• THE TASK
Copy the data exactly.

━━━━━━━━━━━━━━━━━━━━━━━━━━━━━━

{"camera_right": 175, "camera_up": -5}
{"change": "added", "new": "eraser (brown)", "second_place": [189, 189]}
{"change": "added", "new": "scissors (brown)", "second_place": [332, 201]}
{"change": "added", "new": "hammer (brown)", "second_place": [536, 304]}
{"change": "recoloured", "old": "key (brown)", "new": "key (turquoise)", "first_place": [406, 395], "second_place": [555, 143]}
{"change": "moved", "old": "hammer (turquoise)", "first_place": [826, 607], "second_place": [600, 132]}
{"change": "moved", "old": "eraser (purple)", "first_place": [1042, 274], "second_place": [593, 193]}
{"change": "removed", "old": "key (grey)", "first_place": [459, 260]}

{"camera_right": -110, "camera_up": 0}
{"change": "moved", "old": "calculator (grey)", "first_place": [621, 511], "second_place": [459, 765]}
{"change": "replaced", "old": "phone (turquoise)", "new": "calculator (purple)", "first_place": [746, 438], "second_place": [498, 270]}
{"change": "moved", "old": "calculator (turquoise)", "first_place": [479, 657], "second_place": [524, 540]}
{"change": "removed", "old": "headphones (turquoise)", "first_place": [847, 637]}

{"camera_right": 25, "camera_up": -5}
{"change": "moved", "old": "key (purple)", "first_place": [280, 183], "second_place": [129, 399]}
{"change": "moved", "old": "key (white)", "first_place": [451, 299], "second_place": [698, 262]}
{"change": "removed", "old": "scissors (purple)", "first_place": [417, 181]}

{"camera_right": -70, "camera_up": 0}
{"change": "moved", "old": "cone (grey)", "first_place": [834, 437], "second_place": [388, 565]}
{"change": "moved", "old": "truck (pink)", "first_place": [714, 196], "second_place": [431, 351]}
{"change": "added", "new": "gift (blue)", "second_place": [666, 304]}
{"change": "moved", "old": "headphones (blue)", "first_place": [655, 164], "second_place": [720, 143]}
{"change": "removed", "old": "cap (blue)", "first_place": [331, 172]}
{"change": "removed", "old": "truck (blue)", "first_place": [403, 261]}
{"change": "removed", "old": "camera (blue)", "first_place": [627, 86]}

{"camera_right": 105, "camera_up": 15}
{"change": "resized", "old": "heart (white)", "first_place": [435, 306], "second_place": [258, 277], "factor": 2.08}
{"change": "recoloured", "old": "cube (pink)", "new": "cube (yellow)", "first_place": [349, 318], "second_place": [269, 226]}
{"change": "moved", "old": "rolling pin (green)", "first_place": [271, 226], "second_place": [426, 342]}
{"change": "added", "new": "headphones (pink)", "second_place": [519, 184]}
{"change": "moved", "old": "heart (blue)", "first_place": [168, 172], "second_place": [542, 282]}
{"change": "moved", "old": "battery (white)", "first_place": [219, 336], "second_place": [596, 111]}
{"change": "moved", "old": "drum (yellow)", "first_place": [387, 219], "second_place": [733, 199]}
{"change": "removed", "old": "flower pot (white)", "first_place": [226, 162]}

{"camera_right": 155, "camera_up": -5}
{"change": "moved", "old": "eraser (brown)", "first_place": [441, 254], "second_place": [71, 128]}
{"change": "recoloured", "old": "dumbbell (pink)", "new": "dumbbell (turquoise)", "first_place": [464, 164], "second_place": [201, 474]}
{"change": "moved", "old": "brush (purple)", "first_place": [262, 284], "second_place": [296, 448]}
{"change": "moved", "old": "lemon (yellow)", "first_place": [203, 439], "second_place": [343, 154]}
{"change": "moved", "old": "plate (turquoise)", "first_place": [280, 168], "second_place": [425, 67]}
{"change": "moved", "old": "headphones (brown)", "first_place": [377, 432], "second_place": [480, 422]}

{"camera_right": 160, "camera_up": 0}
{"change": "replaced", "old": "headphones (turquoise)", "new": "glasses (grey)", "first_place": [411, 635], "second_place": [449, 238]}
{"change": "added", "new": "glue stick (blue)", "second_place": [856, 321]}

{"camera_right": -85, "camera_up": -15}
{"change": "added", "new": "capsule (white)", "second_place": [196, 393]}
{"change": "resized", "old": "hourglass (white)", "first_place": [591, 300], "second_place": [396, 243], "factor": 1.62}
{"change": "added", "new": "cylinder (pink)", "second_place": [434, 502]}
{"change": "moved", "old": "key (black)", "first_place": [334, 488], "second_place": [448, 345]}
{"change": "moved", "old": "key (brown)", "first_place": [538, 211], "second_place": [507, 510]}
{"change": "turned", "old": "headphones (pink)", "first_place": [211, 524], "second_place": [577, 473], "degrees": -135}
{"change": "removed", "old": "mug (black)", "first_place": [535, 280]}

━━━━━━━━━━━━━━━━━━━━━━━━━━━━━━

• THE ANSWER
{"camera_right": 175, "camera_up": -5}
{"change": "added", "new": "eraser (brown)", "second_place": [189, 189]}
{"change": "added", "new": "scissors (brown)", "second_place": [332, 201]}
{"change": "added", "new": "hammer (brown)", "second_place": [536, 304]}
{"change": "recoloured", "old": "key (brown)", "new": "key (turquoise)", "first_place": [406, 395], "second_place": [555, 143]}
{"change": "moved", "old": "hammer (turquoise)", "first_place": [826, 607], "second_place": [600, 132]}
{"change": "moved", "old": "eraser (purple)", "first_place": [1042, 274], "second_place": [593, 193]}
{"change": "removed", "old": "key (grey)", "first_place": [459, 260]}

{"camera_right": -110, "camera_up": 0}
{"change": "moved", "old": "calculator (grey)", "first_place": [621, 511], "second_place": [459, 765]}
{"change": "replaced", "old": "phone (turquoise)", "new": "calculator (purple)", "first_place": [746, 438], "second_place": [498, 270]}
{"change": "moved", "old": "calculator (turquoise)", "first_place": [479, 657], "second_place": [524, 540]}
{"change": "removed", "old": "headphones (turquoise)", "first_place": [847, 637]}

{"camera_right": 25, "camera_up": -5}
{"change": "moved", "old": "key (purple)", "first_place": [280, 183], "second_place": [129, 399]}
{"change": "moved", "old": "key (white)", "first_place": [451, 299], "second_place": [698, 262]}
{"change": "removed", "old": "scissors (purple)", "first_place": [417, 181]}

{"camera_right": -70, "camera_up": 0}
{"change": "moved", "old": "cone (grey)", "first_place": [834, 437], "second_place": [388, 565]}
{"change": "moved", "old": "truck (pink)", "first_place": [714, 196], "second_place": [431, 351]}
{"change": "added", "new": "gift (blue)", "second_place": [666, 304]}
{"change": "moved", "old": "headphones (blue)", "first_place": [655, 164], "second_place": [720, 143]}
{"change": "removed", "old": "cap (blue)", "first_place": [331, 172]}
{"change": "removed", "old": "truck (blue)", "first_place": [403, 261]}
{"change": "removed", "old": "camera (blue)", "first_place": [627, 86]}

{"camera_right": 105, "camera_up": 15}
{"change": "resized", "old": "heart (white)", "first_place": [435, 306], "second_place": [258, 277], "factor": 2.08}
{"change": "recoloured", "old": "cube (pink)", "new": "cube (yellow)", "first_place": [349, 318], "second_place": [269, 226]}
{"change": "moved", "old": "rolling pin (green)", "first_place": [271, 226], "second_place": [426, 342]}
{"change": "added", "new": "headphones (pink)", "second_place": [519, 184]}
{"change": "moved", "old": "heart (blue)", "first_place": [168, 172], "second_place": [542, 282]}
{"change": "moved", "old": "battery (white)", "first_place": [219, 336], "second_place": [596, 111]}
{"change": "moved", "old": "drum (yellow)", "first_place": [387, 219], "second_place": [733, 199]}
{"change": "removed", "old": "flower pot (white)", "first_place": [226, 162]}

{"camera_right": 155, "camera_up": -5}
{"change": "moved", "old": "eraser (brown)", "first_place": [441, 254], "second_place": [71, 128]}
{"change": "recoloured", "old": "dumbbell (pink)", "new": "dumbbell (turquoise)", "first_place": [464, 164], "second_place": [201, 474]}
{"change": "moved", "old": "brush (purple)", "first_place": [262, 284], "second_place": [296, 448]}
{"change": "moved", "old": "lemon (yellow)", "first_place": [203, 439], "second_place": [343, 154]}
{"change": "moved", "old": "plate (turquoise)", "first_place": [280, 168], "second_place": [425, 67]}
{"change": "moved", "old": "headphones (brown)", "first_place": [377, 432], "second_place": [480, 422]}

{"camera_right": 160, "camera_up": 0}
{"change": "replaced", "old": "headphones (turquoise)", "new": "glasses (grey)", "first_place": [411, 635], "second_place": [449, 238]}
{"change": "added", "new": "glue stick (blue)", "second_place": [856, 321]}

{"camera_right": -85, "camera_up": -15}
{"change": "added", "new": "capsule (white)", "second_place": [196, 393]}
{"change": "resized", "old": "hourglass (white)", "first_place": [591, 300], "second_place": [396, 243], "factor": 1.62}
{"change": "added", "new": "cylinder (pink)", "second_place": [434, 502]}
{"change": "moved", "old": "key (black)", "first_place": [334, 488], "second_place": [448, 345]}
{"change": "moved", "old": "key (brown)", "first_place": [538, 211], "second_place": [507, 510]}
{"change": "turned", "old": "headphones (pink)", "first_place": [211, 524], "second_place": [577, 473], "degrees": -135}
{"change": "removed", "old": "mug (black)", "first_place": [535, 280]}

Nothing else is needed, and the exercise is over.